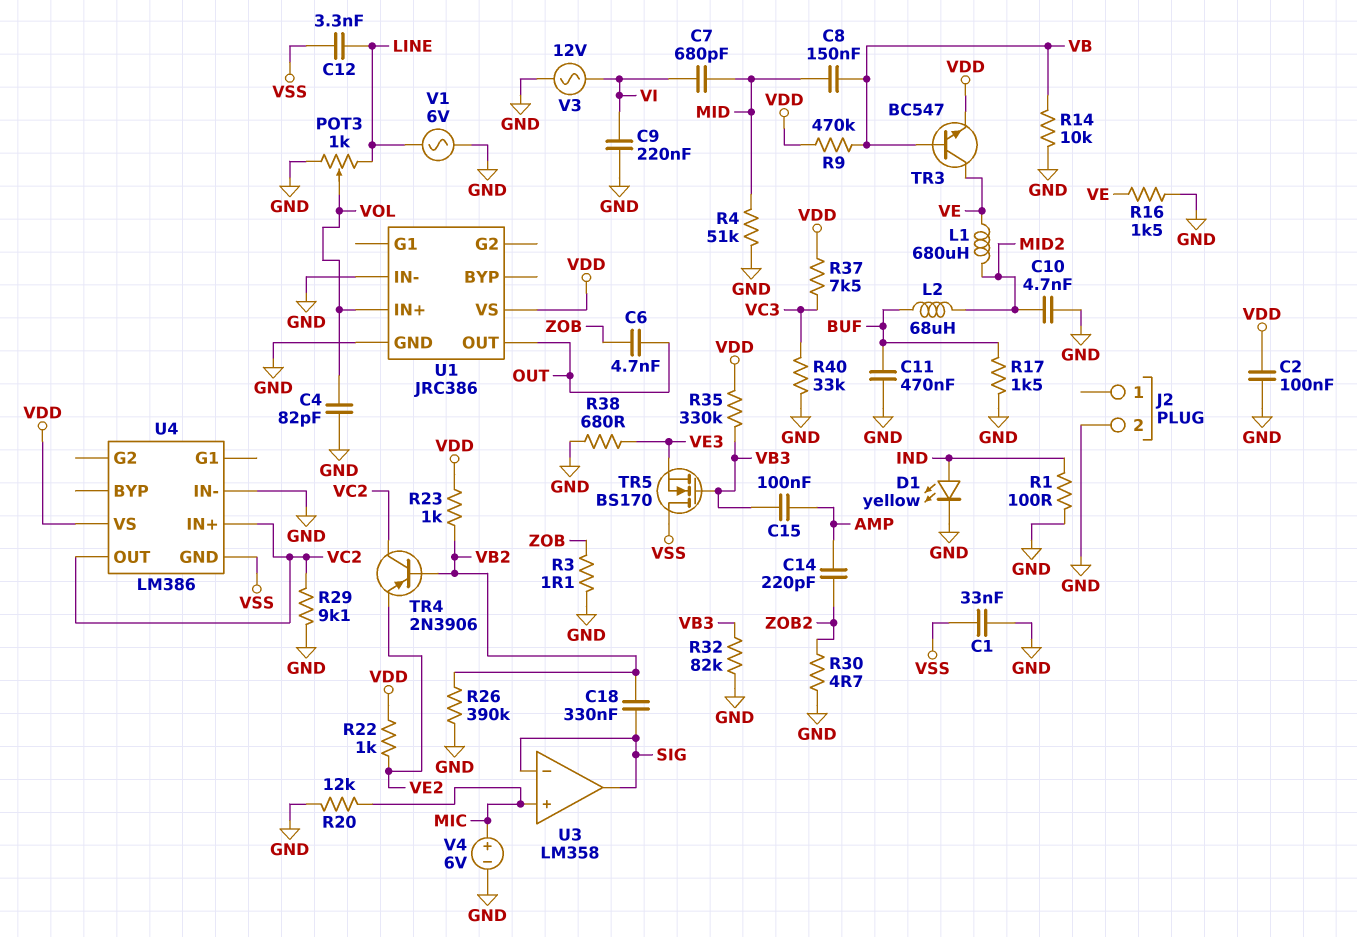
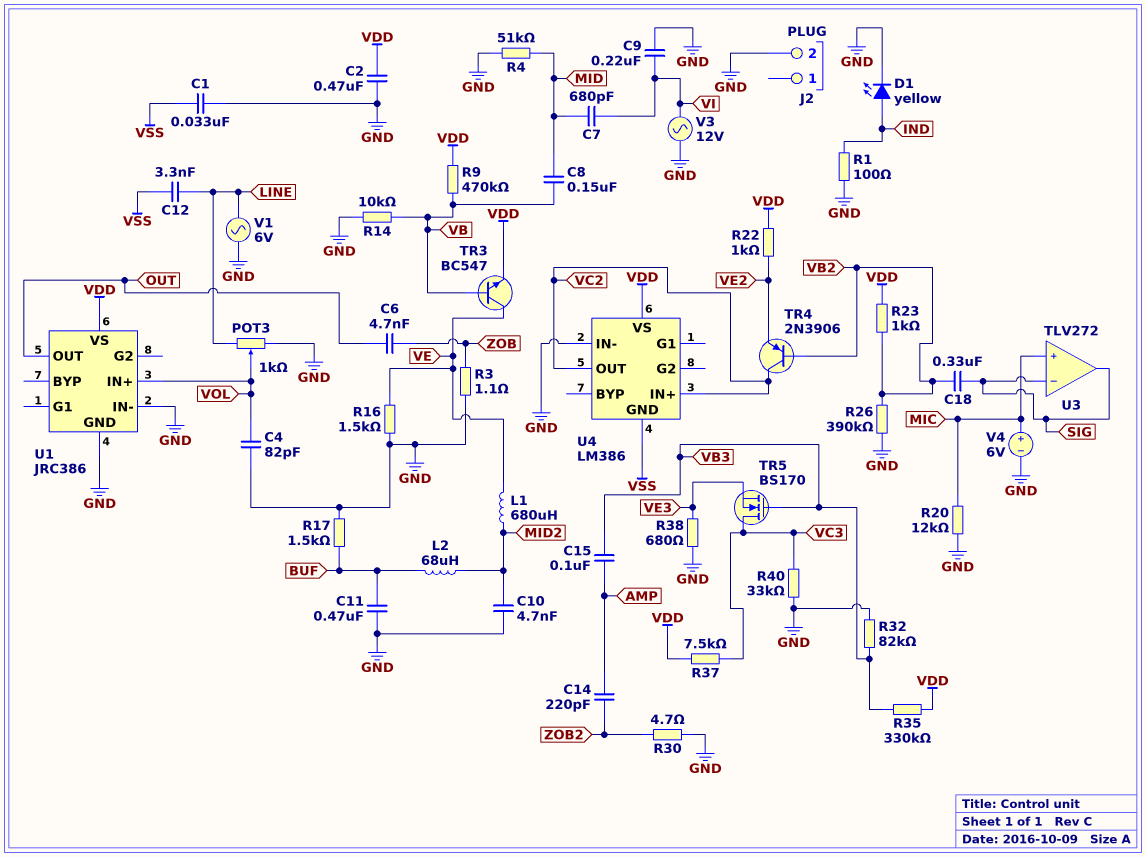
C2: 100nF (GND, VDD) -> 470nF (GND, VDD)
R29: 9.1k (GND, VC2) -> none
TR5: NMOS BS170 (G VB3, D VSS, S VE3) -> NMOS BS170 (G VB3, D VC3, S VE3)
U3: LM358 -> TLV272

------------------------------------------------------------

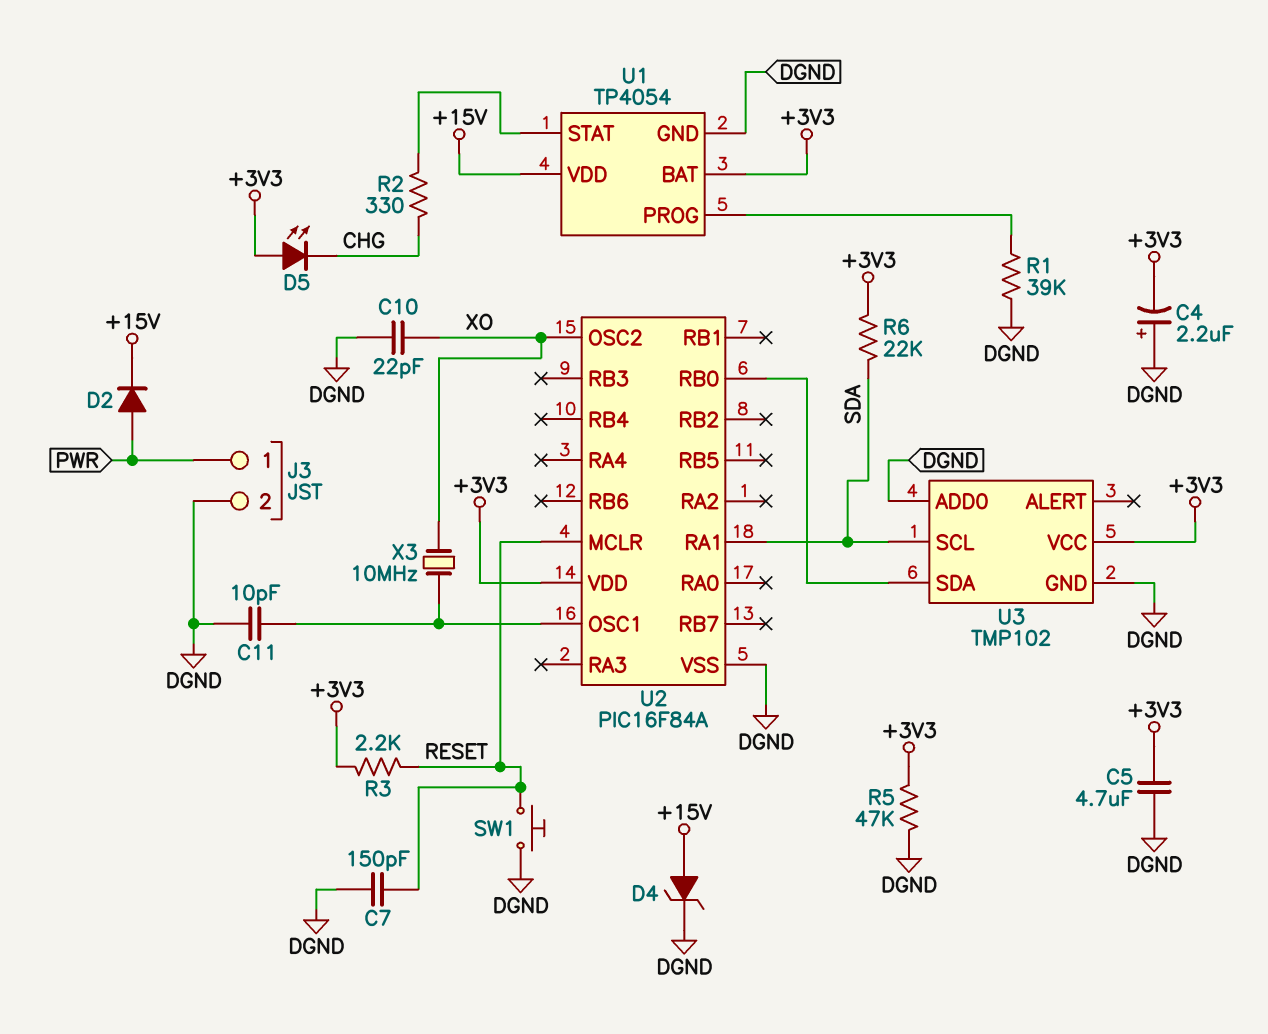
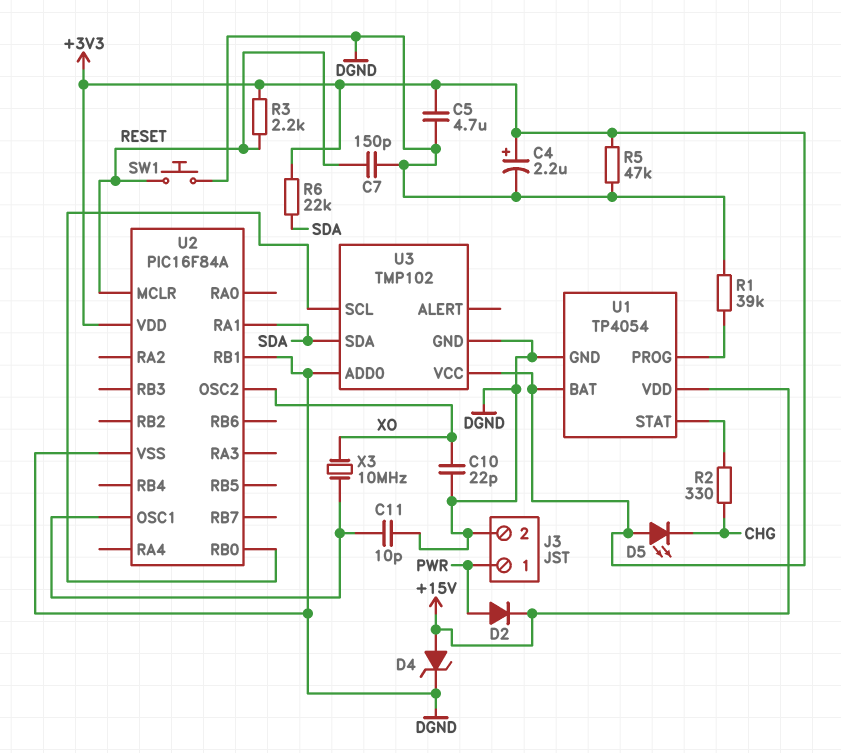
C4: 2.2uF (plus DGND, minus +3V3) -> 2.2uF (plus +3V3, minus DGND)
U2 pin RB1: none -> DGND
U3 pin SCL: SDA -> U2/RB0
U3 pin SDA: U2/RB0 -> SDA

------------------------------------------------------------

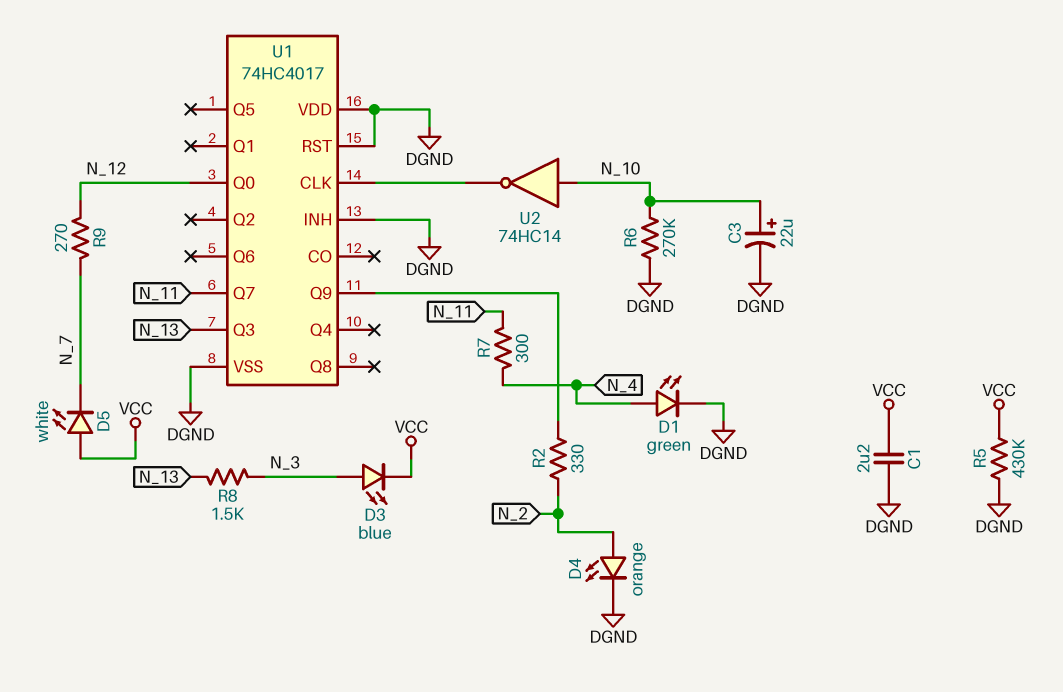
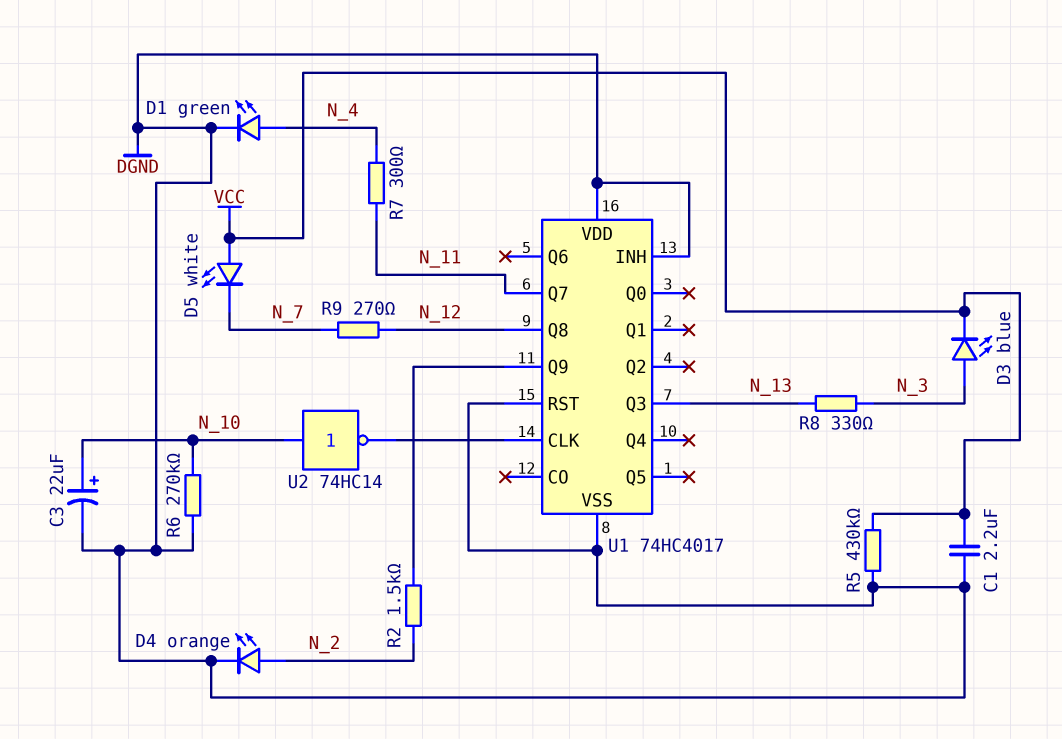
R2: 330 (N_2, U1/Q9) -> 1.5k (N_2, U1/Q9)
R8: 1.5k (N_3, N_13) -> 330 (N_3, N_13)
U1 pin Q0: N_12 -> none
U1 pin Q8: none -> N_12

------------------------------------------------------------

From the entries above, write out only the lines starting at the line that holds "U2 pin RB1: none -> DGND" and ending at the line that holds "U3 pin SDA: U2/RB0 -> SDA", keeping both and matching them exactly.

U2 pin RB1: none -> DGND
U3 pin SCL: SDA -> U2/RB0
U3 pin SDA: U2/RB0 -> SDA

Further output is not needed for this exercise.